TASK ITEM:
Return only the number of lines in the entries below that hold the word "brown".

RECORDS SHOWN:
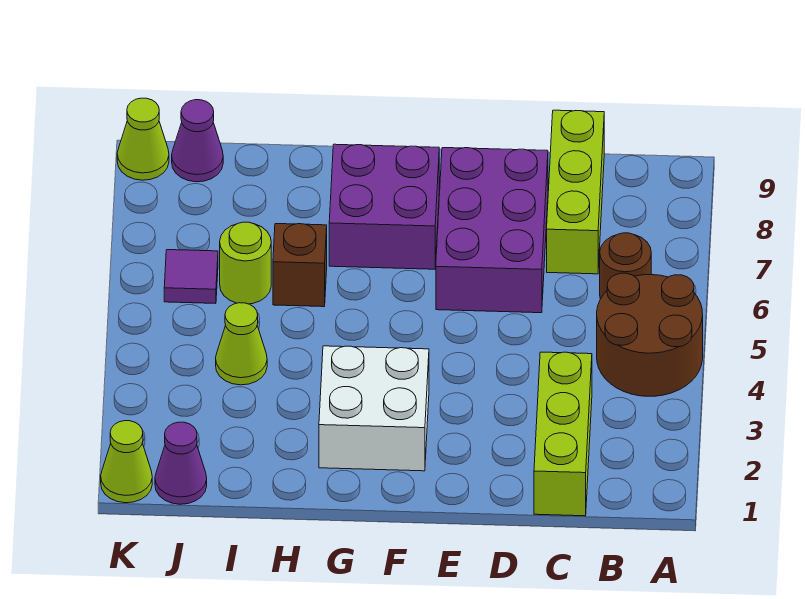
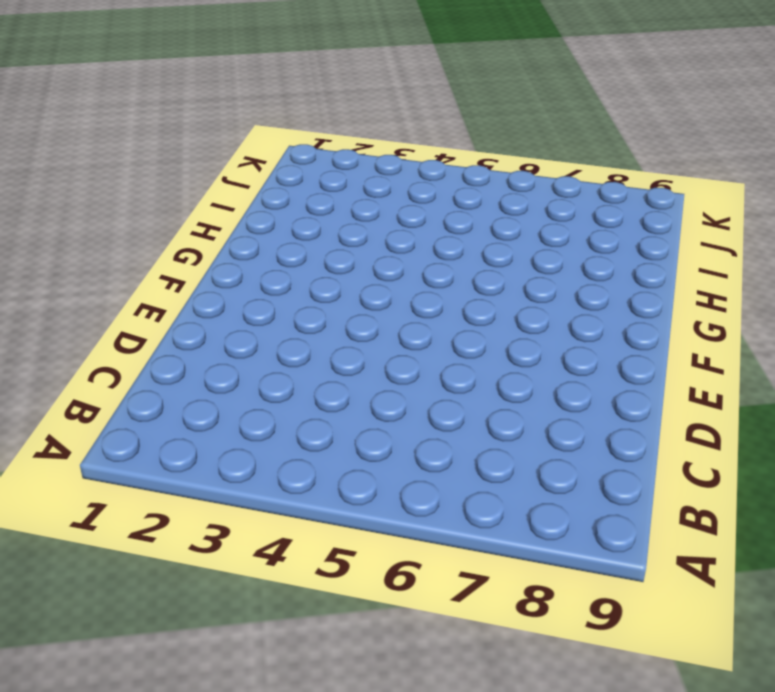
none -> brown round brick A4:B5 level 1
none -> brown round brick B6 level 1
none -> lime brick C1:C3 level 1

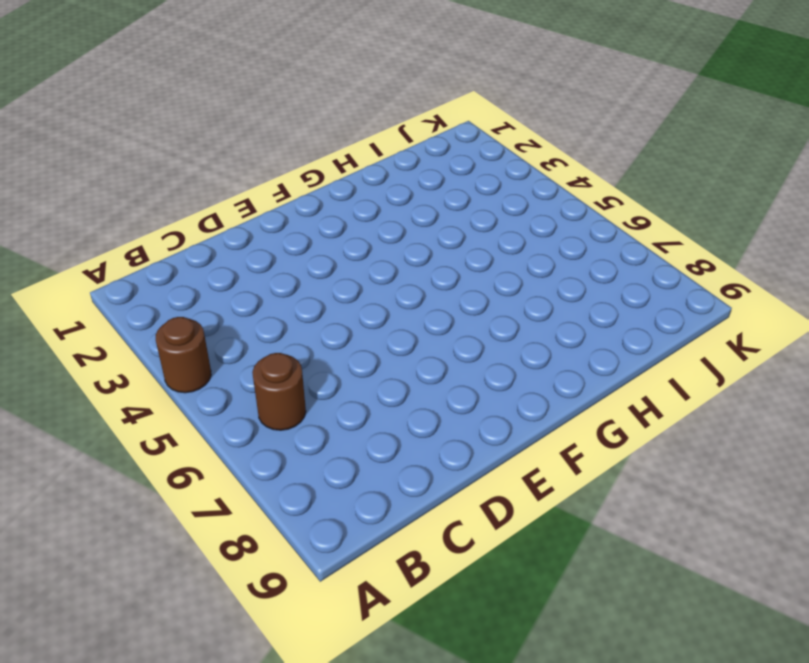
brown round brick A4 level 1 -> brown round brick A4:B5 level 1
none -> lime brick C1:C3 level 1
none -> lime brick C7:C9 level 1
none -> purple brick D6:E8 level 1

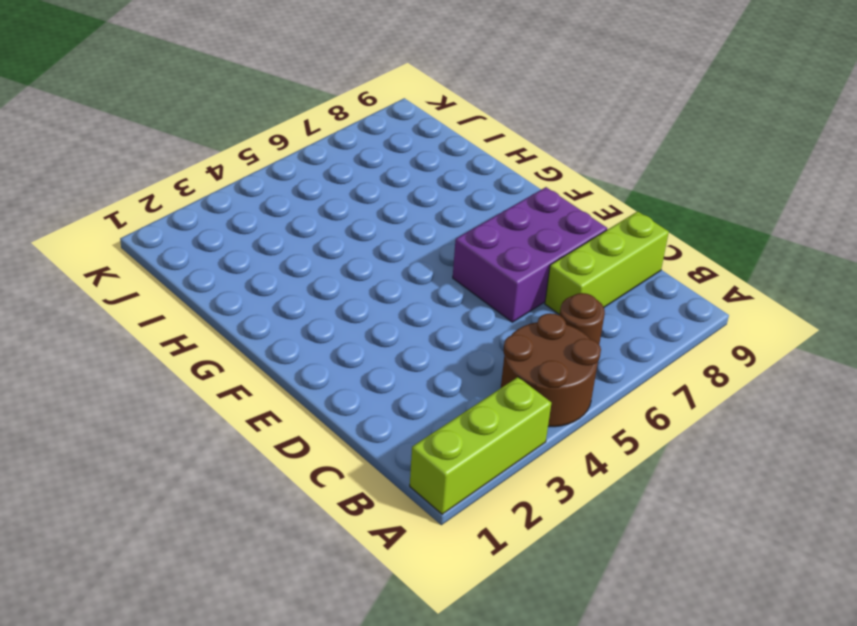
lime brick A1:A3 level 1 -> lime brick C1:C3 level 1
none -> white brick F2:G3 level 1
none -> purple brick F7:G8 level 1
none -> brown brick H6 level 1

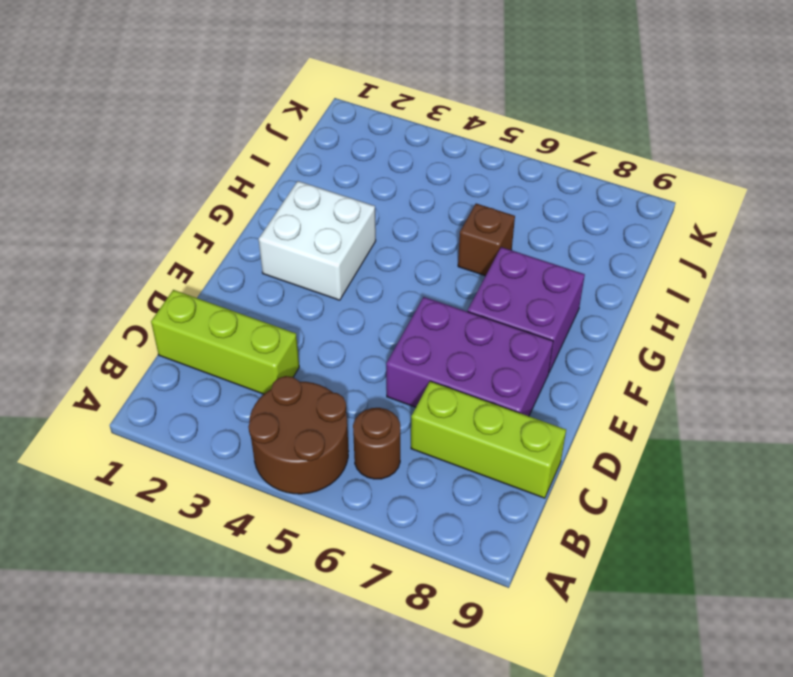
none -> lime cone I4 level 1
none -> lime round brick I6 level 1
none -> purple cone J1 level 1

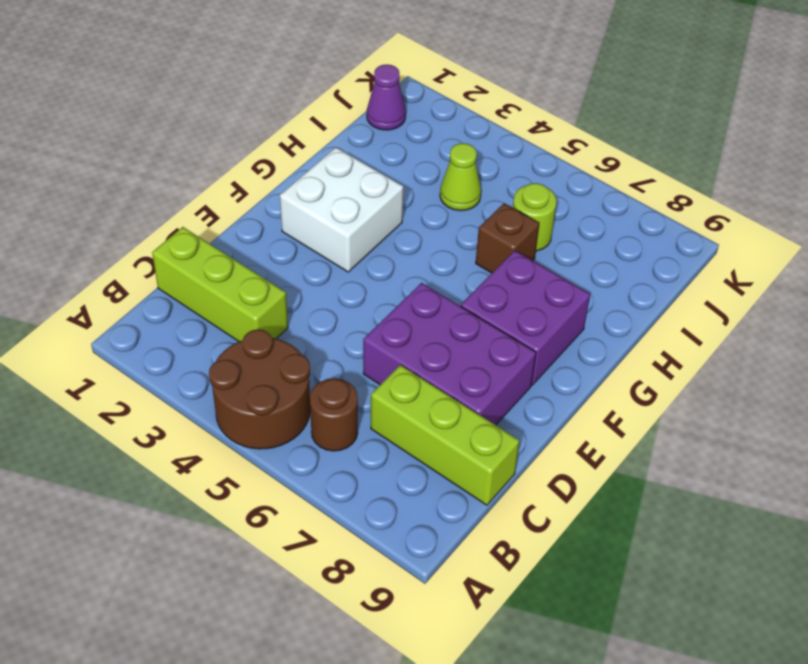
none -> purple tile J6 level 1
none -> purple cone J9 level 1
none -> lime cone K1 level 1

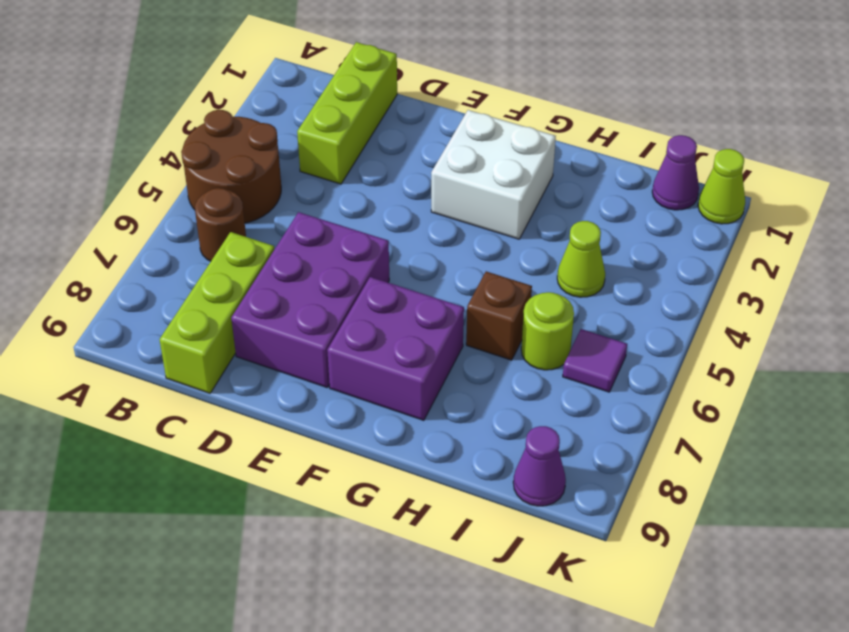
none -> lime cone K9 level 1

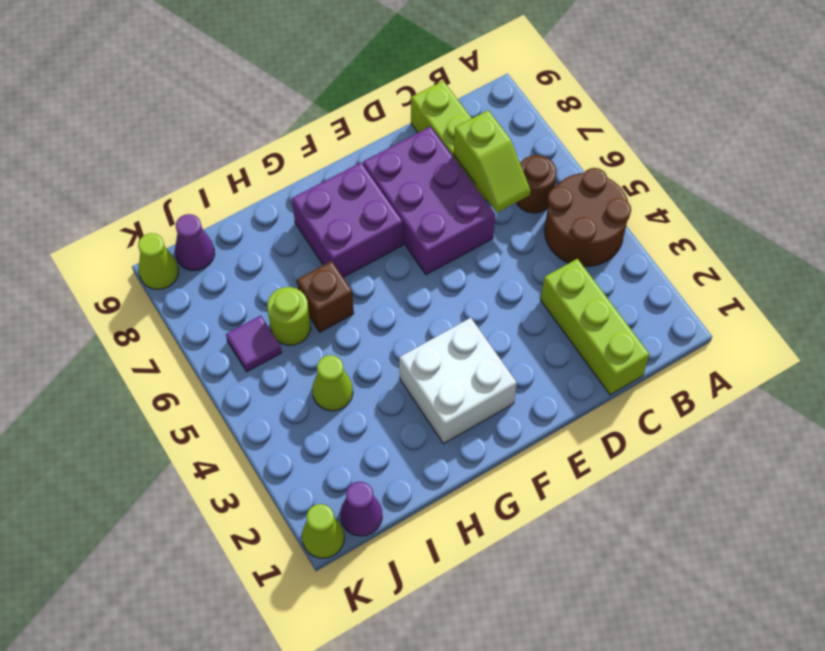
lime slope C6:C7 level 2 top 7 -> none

EXERCISE RESPONSE:
4